SUPPLIED RECORDS
* * *

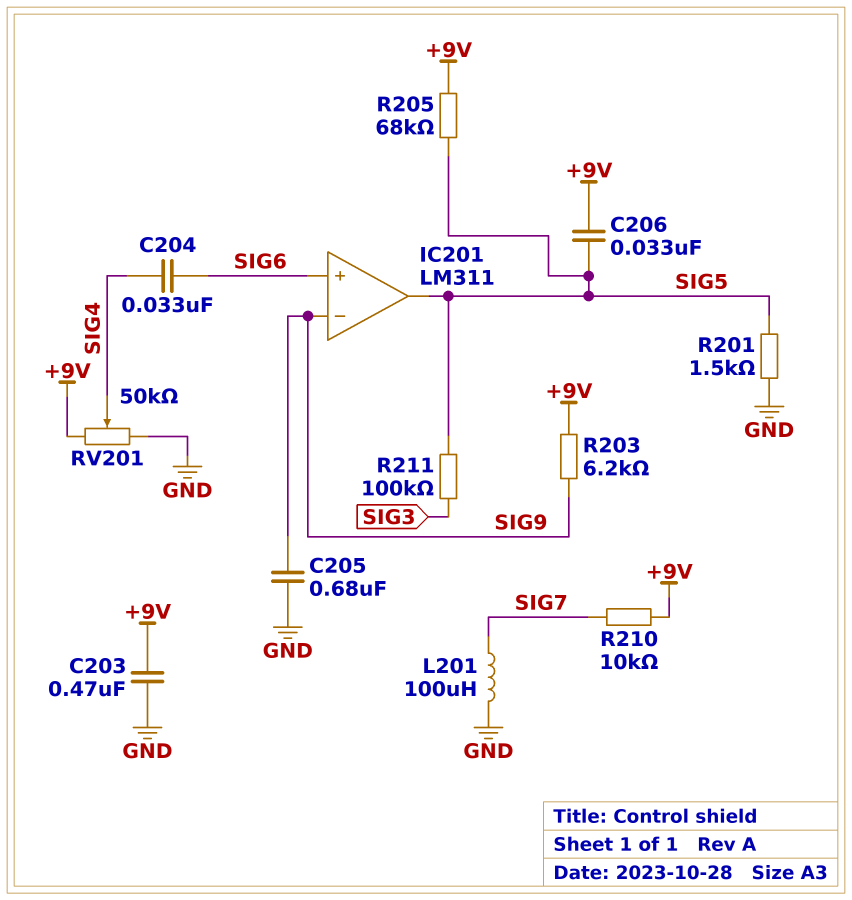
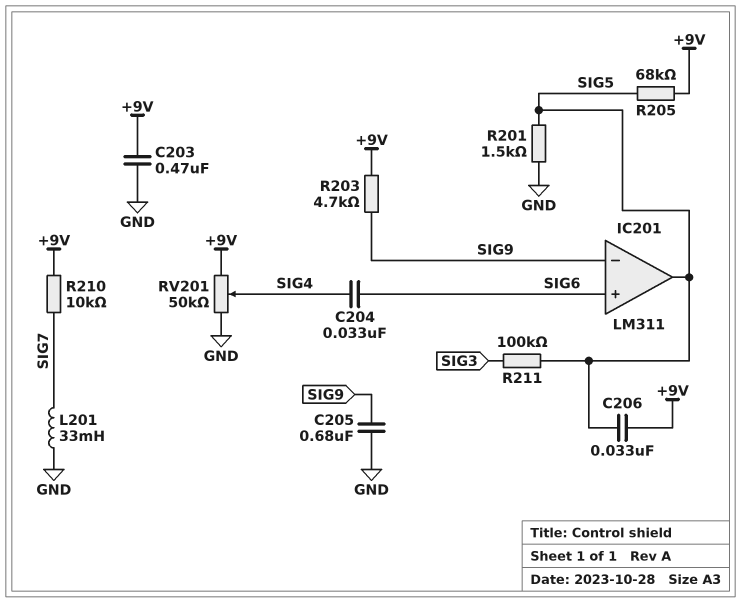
L201: 100uH (GND, SIG7) -> 33mH (GND, SIG7)
R203: 6.2k (+9V, SIG9) -> 4.7k (+9V, SIG9)

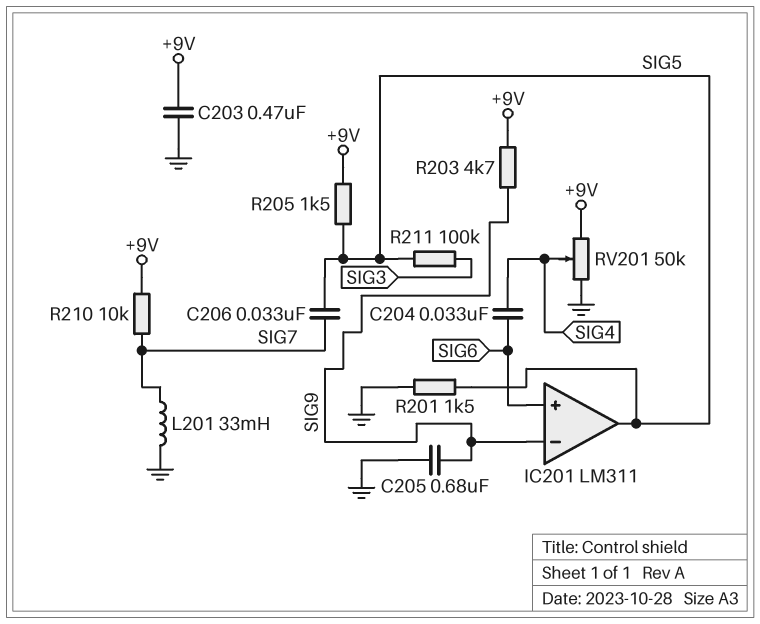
C206: 33nF (+9V, SIG5) -> 33nF (SIG5, SIG7)
R205: 68k (+9V, SIG5) -> 1.5k (+9V, SIG5)

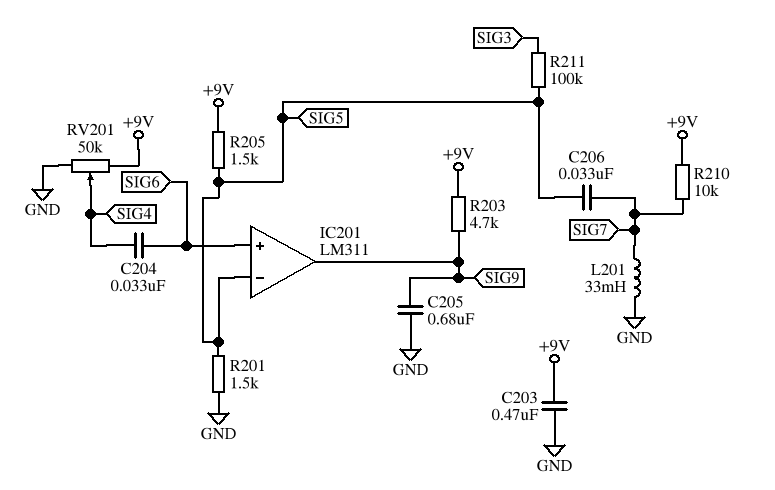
IC201 pin in-: SIG9 -> SIG5
IC201 pin out: SIG5 -> SIG9

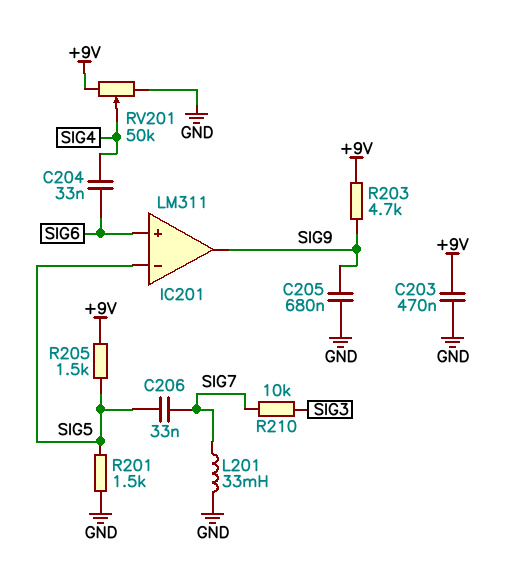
R210: 10k (+9V, SIG7) -> 10k (SIG3, SIG7)
R211: 100k (SIG3, SIG5) -> none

* * *

Once the pictures are removed, repeat all of the data above exactly.

L201: 100uH (GND, SIG7) -> 33mH (GND, SIG7)
R203: 6.2k (+9V, SIG9) -> 4.7k (+9V, SIG9)

C206: 33nF (+9V, SIG5) -> 33nF (SIG5, SIG7)
R205: 68k (+9V, SIG5) -> 1.5k (+9V, SIG5)

IC201 pin in-: SIG9 -> SIG5
IC201 pin out: SIG5 -> SIG9

R210: 10k (+9V, SIG7) -> 10k (SIG3, SIG7)
R211: 100k (SIG3, SIG5) -> none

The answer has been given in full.